YOUR TASK:
The entries below should be set down again exactly, with every picture left out.

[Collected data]
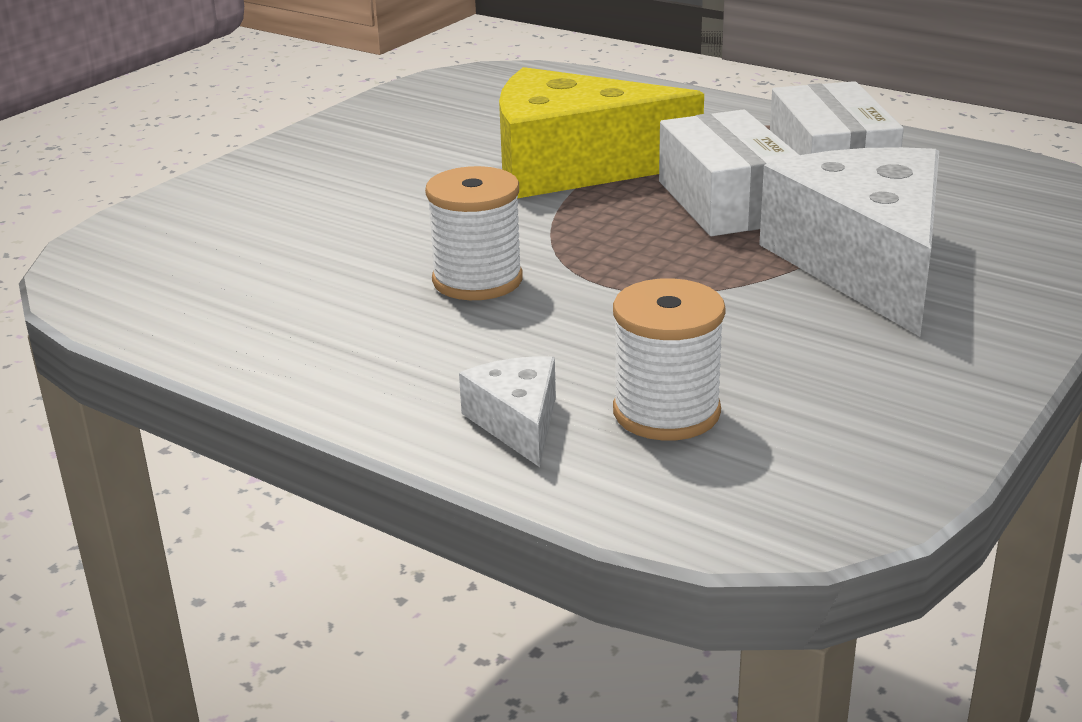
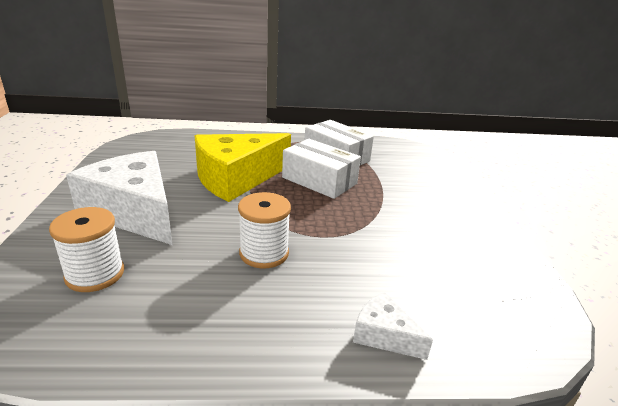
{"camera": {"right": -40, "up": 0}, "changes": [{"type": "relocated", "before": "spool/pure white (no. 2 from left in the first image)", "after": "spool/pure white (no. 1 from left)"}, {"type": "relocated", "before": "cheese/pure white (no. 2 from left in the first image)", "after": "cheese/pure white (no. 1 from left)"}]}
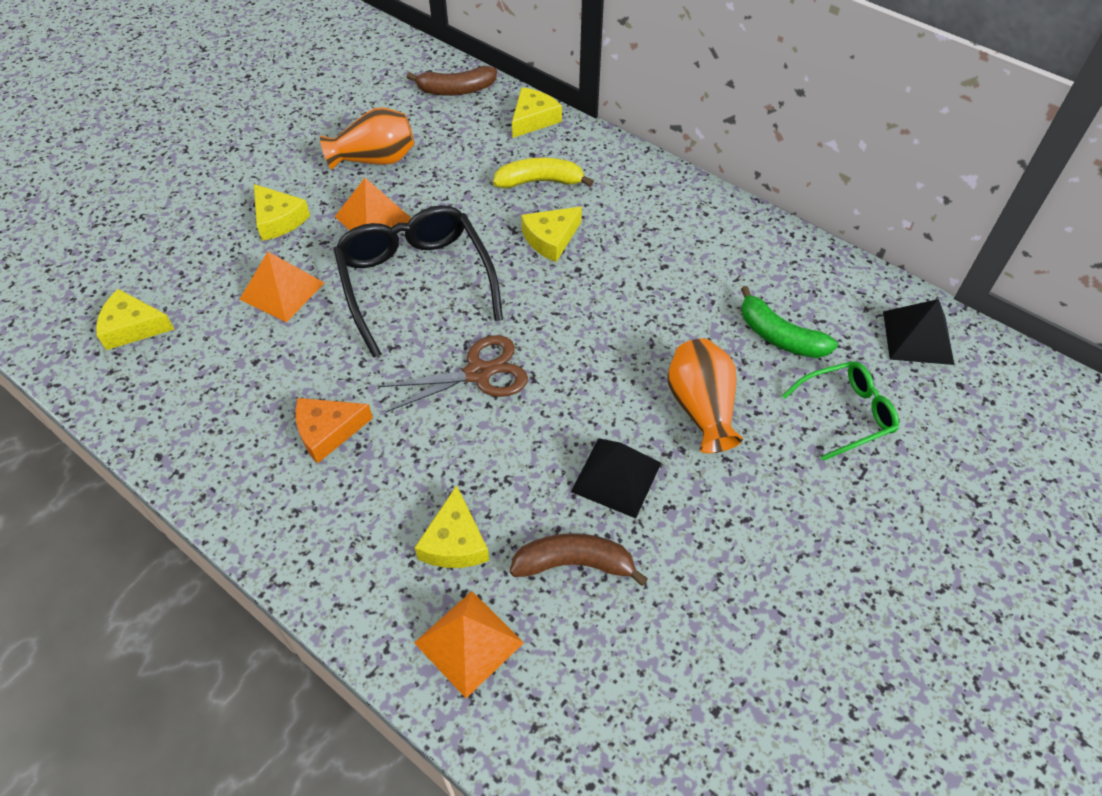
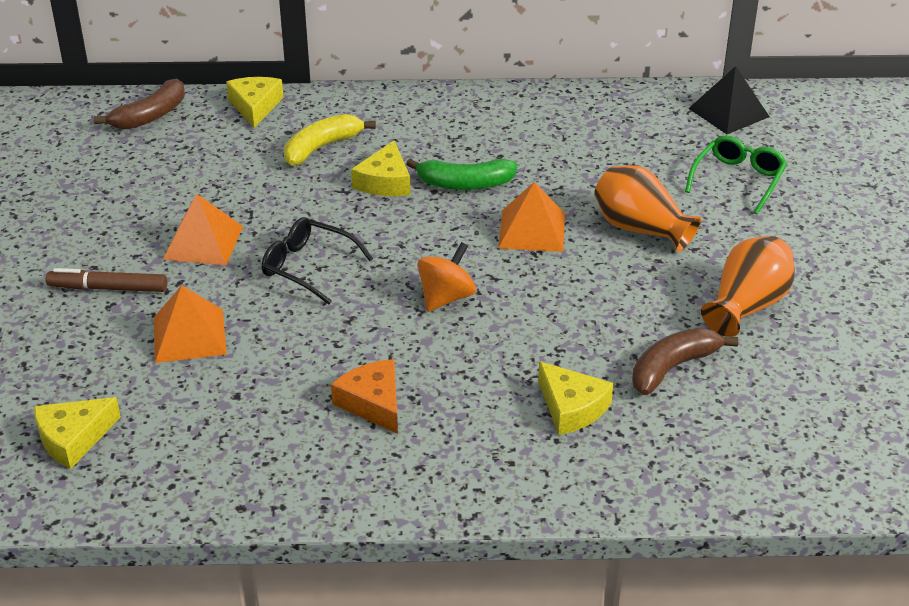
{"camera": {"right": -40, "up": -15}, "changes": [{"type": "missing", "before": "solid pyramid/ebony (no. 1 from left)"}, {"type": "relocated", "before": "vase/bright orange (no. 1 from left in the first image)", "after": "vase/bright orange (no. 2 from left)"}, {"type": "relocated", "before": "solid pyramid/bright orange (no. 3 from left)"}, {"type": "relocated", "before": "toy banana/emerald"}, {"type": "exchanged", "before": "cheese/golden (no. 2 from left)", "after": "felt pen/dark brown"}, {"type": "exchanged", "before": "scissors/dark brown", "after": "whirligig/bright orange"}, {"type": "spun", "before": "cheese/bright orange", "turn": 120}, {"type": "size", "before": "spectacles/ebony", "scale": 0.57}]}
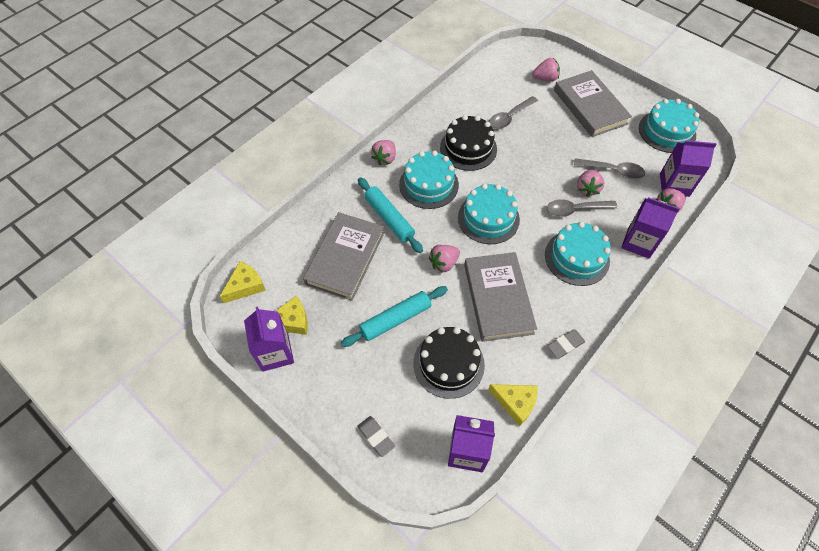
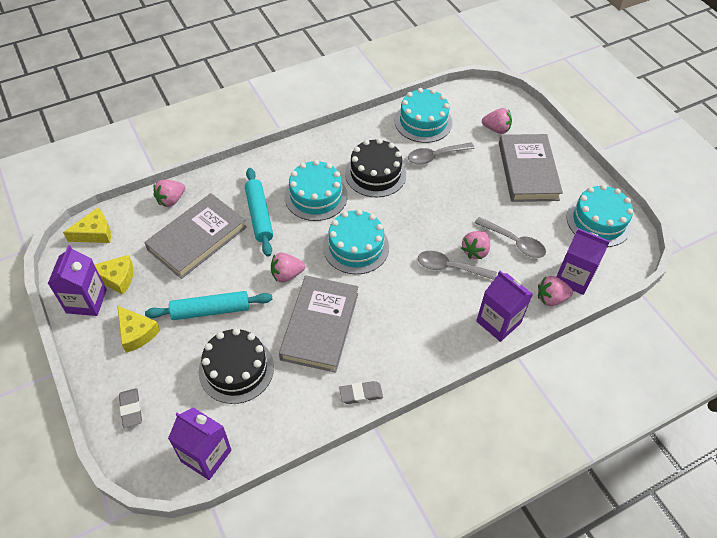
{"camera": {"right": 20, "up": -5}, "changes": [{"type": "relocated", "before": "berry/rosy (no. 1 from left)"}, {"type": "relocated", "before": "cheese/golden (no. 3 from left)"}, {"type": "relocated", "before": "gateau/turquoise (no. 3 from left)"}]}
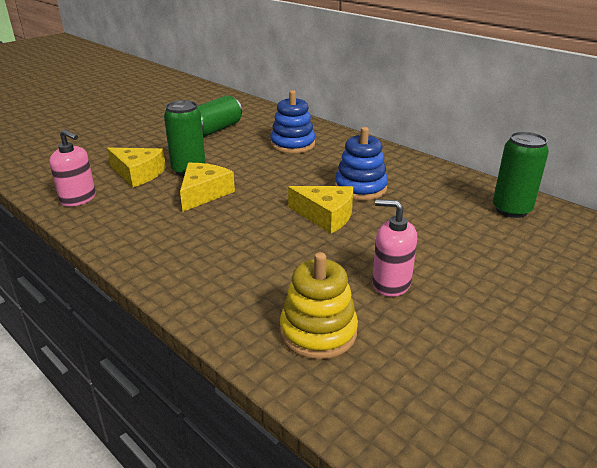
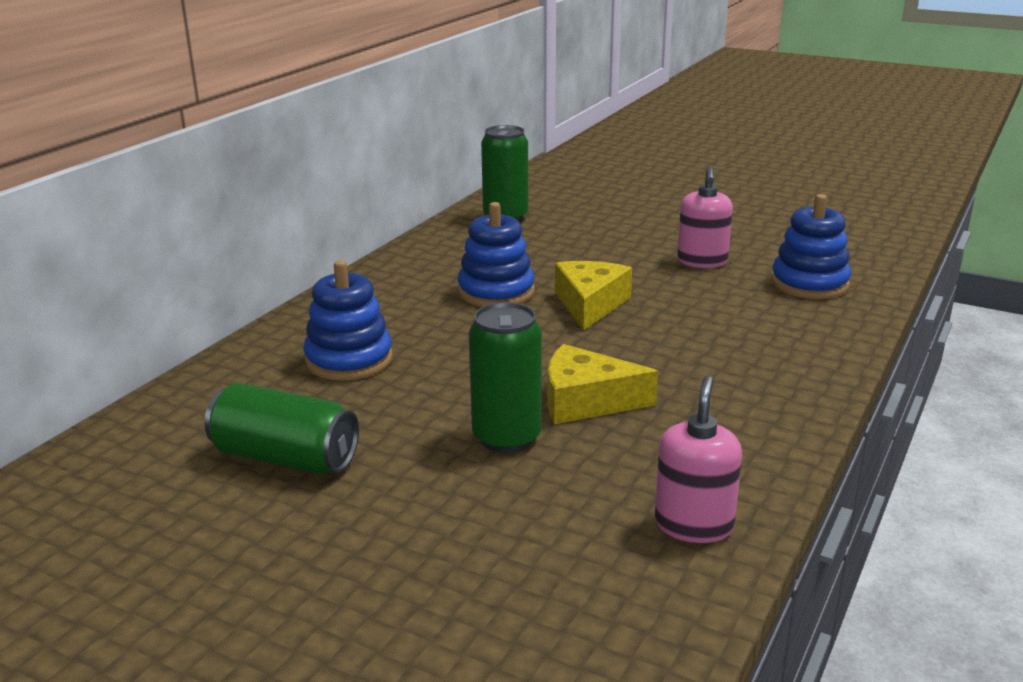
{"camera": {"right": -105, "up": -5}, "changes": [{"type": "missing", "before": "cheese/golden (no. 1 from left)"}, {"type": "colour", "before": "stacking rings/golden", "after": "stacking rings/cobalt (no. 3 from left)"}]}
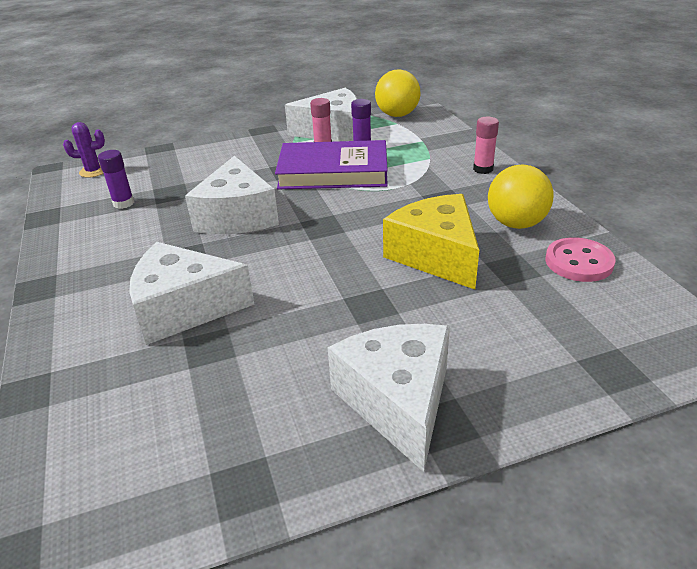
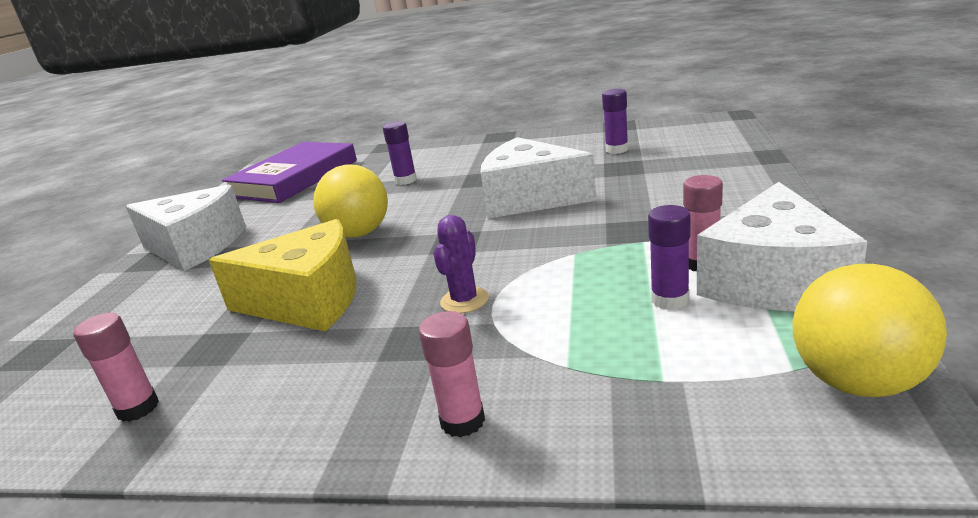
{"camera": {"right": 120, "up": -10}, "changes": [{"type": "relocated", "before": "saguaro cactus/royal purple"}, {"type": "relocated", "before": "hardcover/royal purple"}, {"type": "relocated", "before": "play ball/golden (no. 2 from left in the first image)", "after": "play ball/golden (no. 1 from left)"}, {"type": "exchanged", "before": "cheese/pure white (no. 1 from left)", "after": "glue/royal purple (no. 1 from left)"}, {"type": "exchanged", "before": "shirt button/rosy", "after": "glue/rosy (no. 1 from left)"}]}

SOLUTION:
{"camera": {"right": -40, "up": 0}, "changes": [{"type": "relocated", "before": "spool/pure white (no. 2 from left in the first image)", "after": "spool/pure white (no. 1 from left)"}, {"type": "relocated", "before": "cheese/pure white (no. 2 from left in the first image)", "after": "cheese/pure white (no. 1 from left)"}]}
{"camera": {"right": -40, "up": -15}, "changes": [{"type": "missing", "before": "solid pyramid/ebony (no. 1 from left)"}, {"type": "relocated", "before": "vase/bright orange (no. 1 from left in the first image)", "after": "vase/bright orange (no. 2 from left)"}, {"type": "relocated", "before": "solid pyramid/bright orange (no. 3 from left)"}, {"type": "relocated", "before": "toy banana/emerald"}, {"type": "exchanged", "before": "cheese/golden (no. 2 from left)", "after": "felt pen/dark brown"}, {"type": "exchanged", "before": "scissors/dark brown", "after": "whirligig/bright orange"}, {"type": "spun", "before": "cheese/bright orange", "turn": 120}, {"type": "size", "before": "spectacles/ebony", "scale": 0.57}]}
{"camera": {"right": 20, "up": -5}, "changes": [{"type": "relocated", "before": "berry/rosy (no. 1 from left)"}, {"type": "relocated", "before": "cheese/golden (no. 3 from left)"}, {"type": "relocated", "before": "gateau/turquoise (no. 3 from left)"}]}
{"camera": {"right": -105, "up": -5}, "changes": [{"type": "missing", "before": "cheese/golden (no. 1 from left)"}, {"type": "colour", "before": "stacking rings/golden", "after": "stacking rings/cobalt (no. 3 from left)"}]}
{"camera": {"right": 120, "up": -10}, "changes": [{"type": "relocated", "before": "saguaro cactus/royal purple"}, {"type": "relocated", "before": "hardcover/royal purple"}, {"type": "relocated", "before": "play ball/golden (no. 2 from left in the first image)", "after": "play ball/golden (no. 1 from left)"}, {"type": "exchanged", "before": "cheese/pure white (no. 1 from left)", "after": "glue/royal purple (no. 1 from left)"}, {"type": "exchanged", "before": "shirt button/rosy", "after": "glue/rosy (no. 1 from left)"}]}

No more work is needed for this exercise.